Data to process.
▼

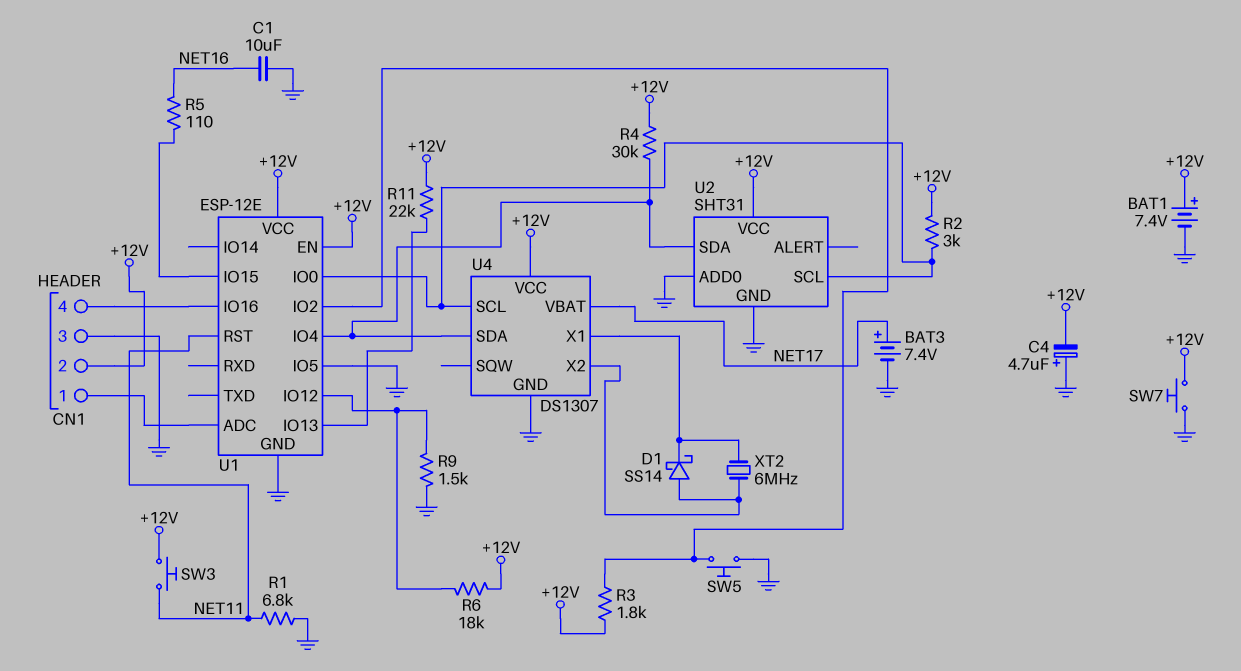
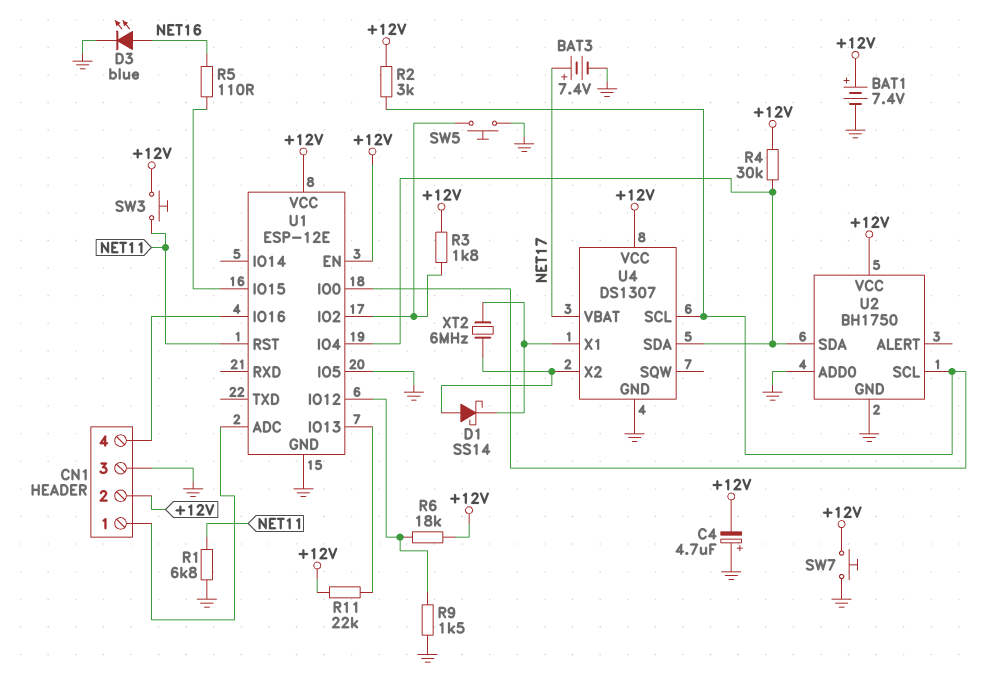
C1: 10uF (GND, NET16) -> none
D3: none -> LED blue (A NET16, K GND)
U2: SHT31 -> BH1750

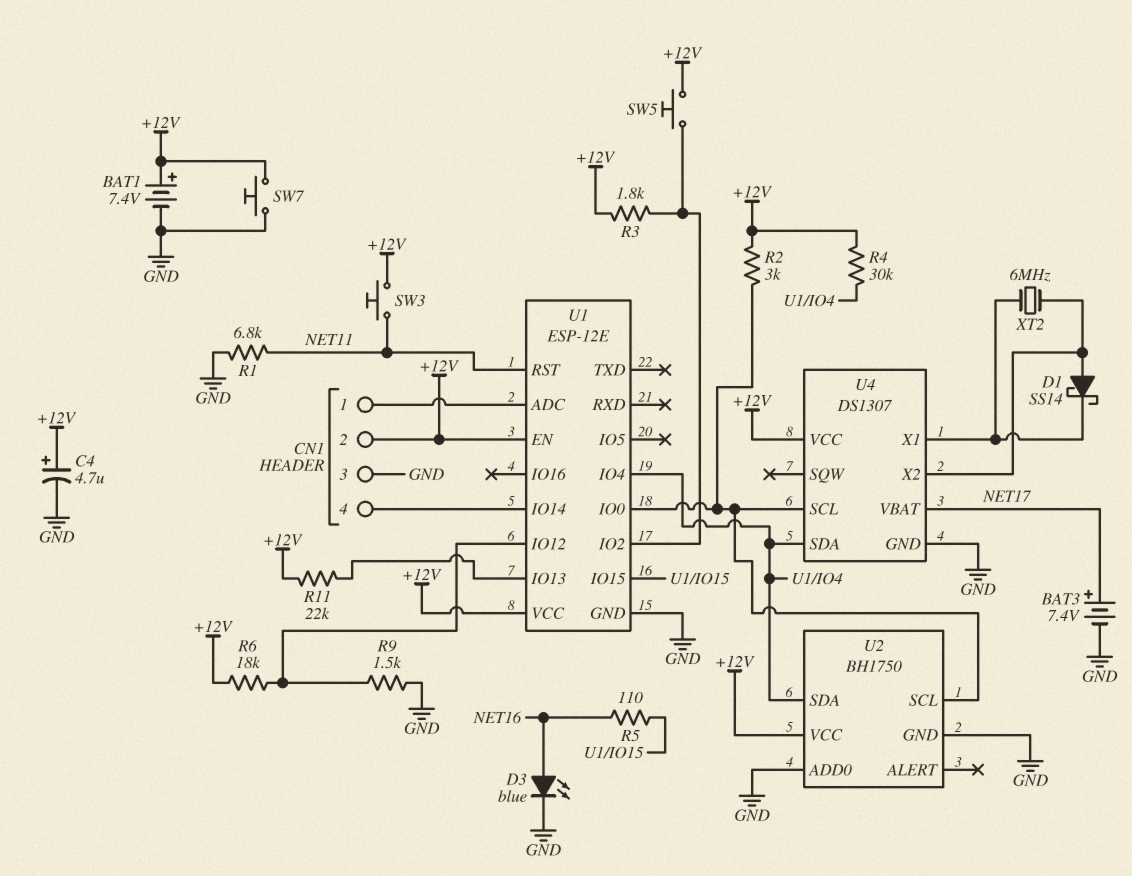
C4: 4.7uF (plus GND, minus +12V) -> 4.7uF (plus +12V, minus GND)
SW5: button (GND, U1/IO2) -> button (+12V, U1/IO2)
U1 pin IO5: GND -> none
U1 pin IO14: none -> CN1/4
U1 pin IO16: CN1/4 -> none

▲
▼

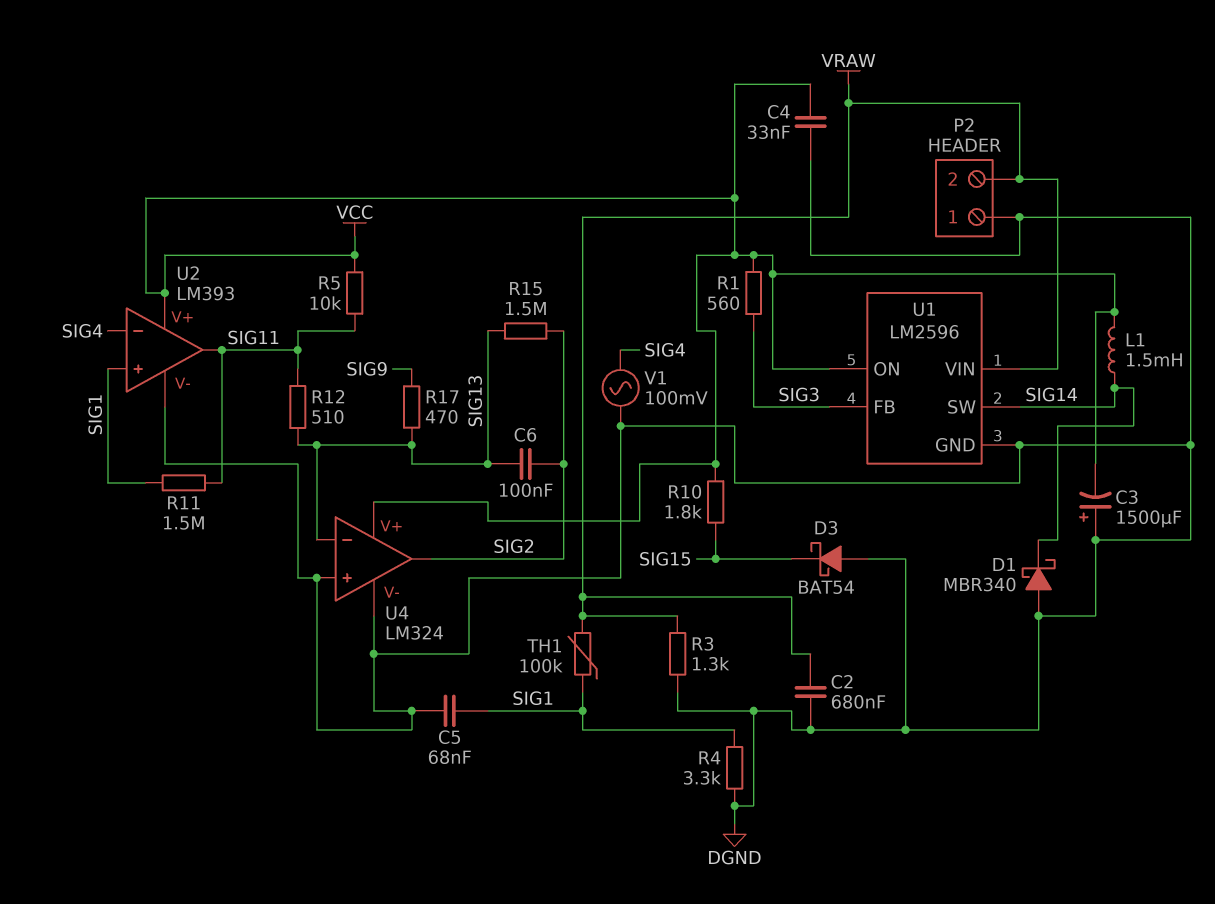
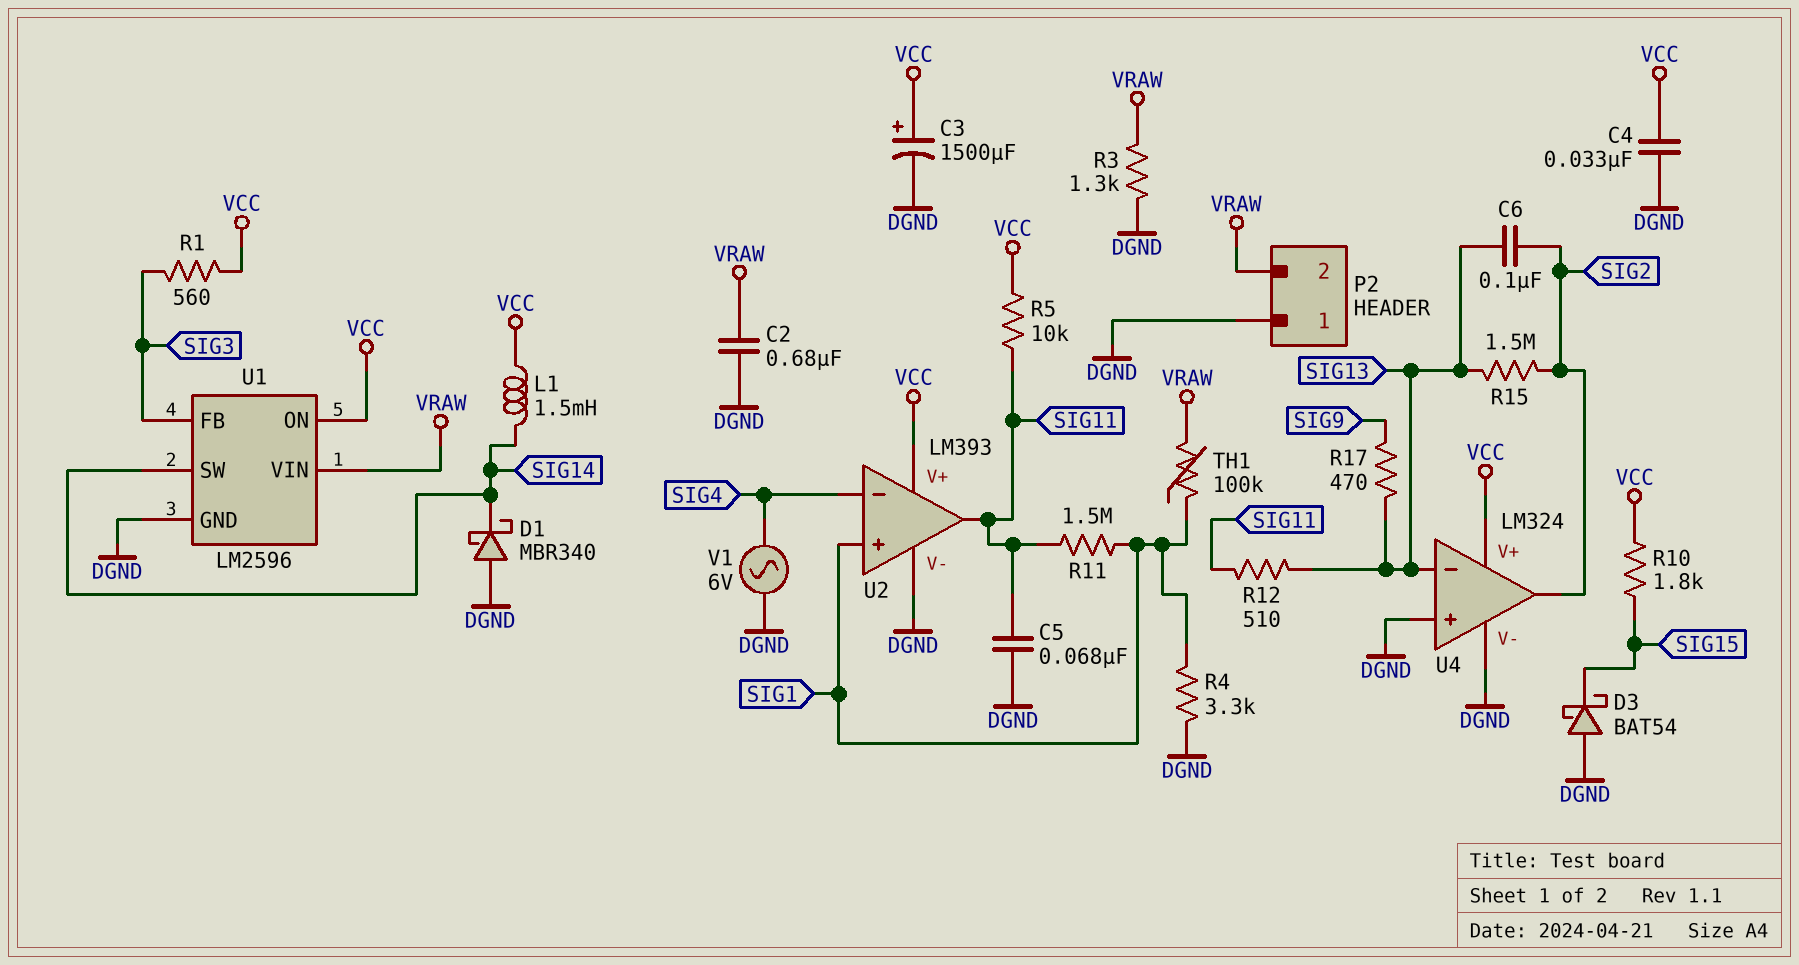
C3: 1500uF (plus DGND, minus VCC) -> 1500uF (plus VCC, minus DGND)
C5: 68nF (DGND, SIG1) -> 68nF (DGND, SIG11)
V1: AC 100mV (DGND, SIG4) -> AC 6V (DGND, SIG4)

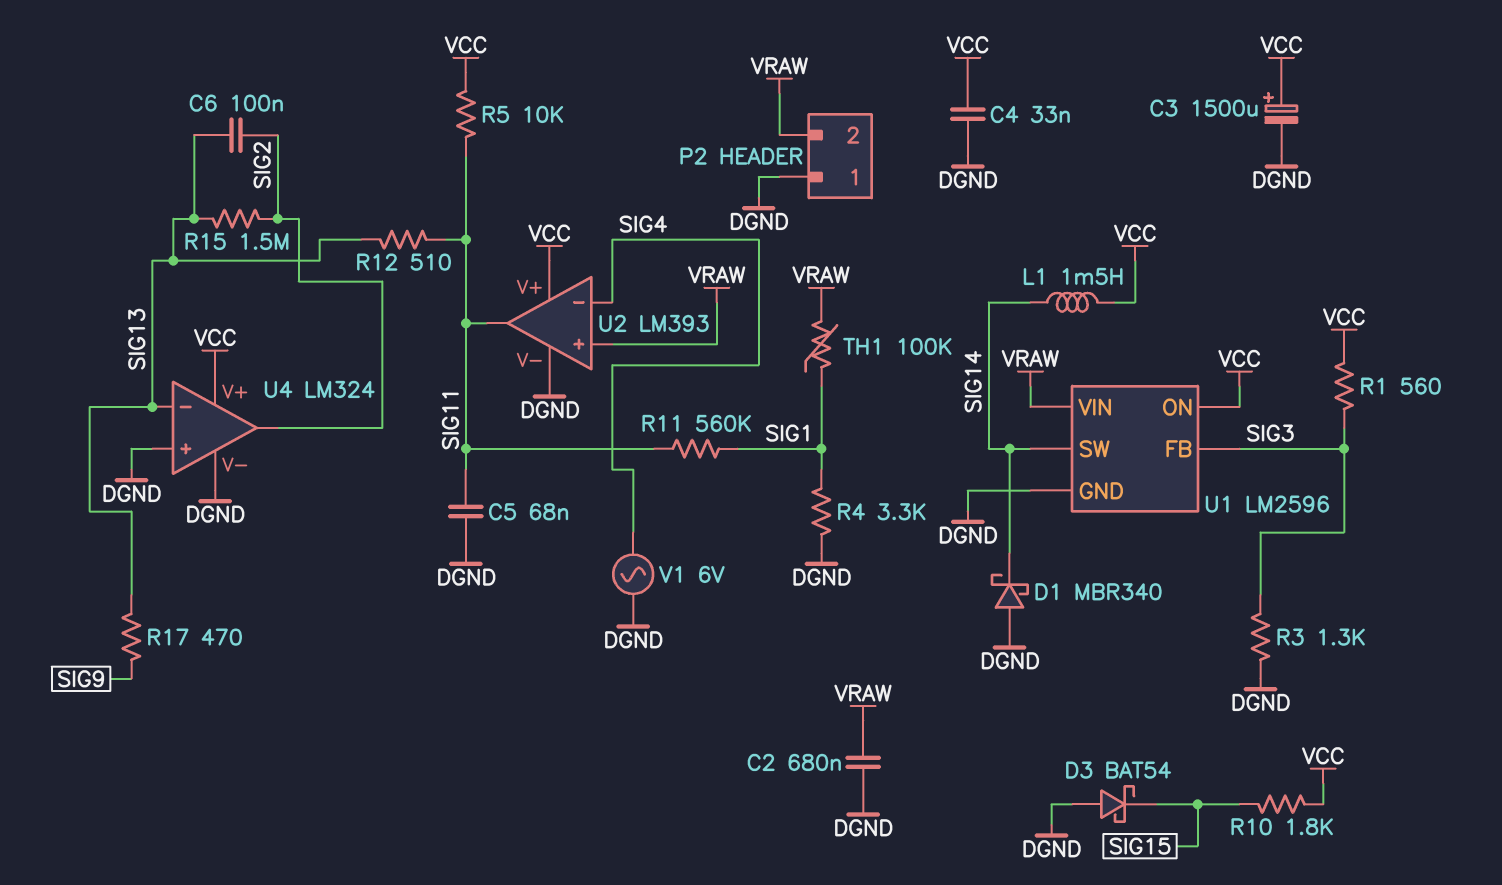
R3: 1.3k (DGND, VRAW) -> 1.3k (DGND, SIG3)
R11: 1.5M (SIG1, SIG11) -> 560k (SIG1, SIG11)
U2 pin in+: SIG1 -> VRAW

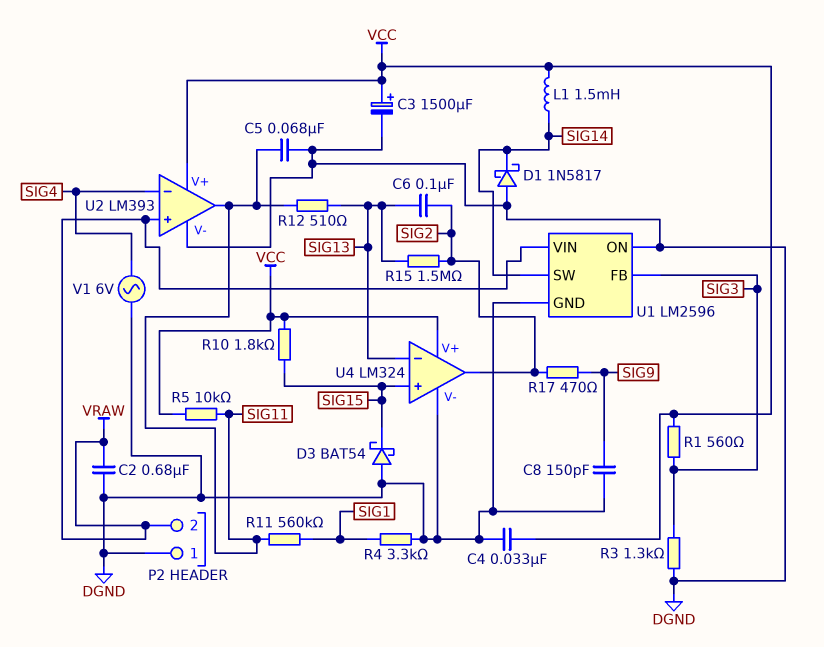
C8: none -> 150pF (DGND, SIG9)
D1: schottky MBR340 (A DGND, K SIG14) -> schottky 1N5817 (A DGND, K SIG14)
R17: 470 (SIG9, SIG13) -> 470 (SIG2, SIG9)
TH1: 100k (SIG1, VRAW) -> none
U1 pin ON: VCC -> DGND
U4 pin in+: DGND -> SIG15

▲

Description of the task. Leaving every picture aside, reproduce exactly the lines above from the one with "U2: SHT31 -> BH1750" up to and including the one with "U1 pin IO16: CN1/4 -> none", and no others.

Solution to this exercise.
U2: SHT31 -> BH1750

C4: 4.7uF (plus GND, minus +12V) -> 4.7uF (plus +12V, minus GND)
SW5: button (GND, U1/IO2) -> button (+12V, U1/IO2)
U1 pin IO5: GND -> none
U1 pin IO14: none -> CN1/4
U1 pin IO16: CN1/4 -> none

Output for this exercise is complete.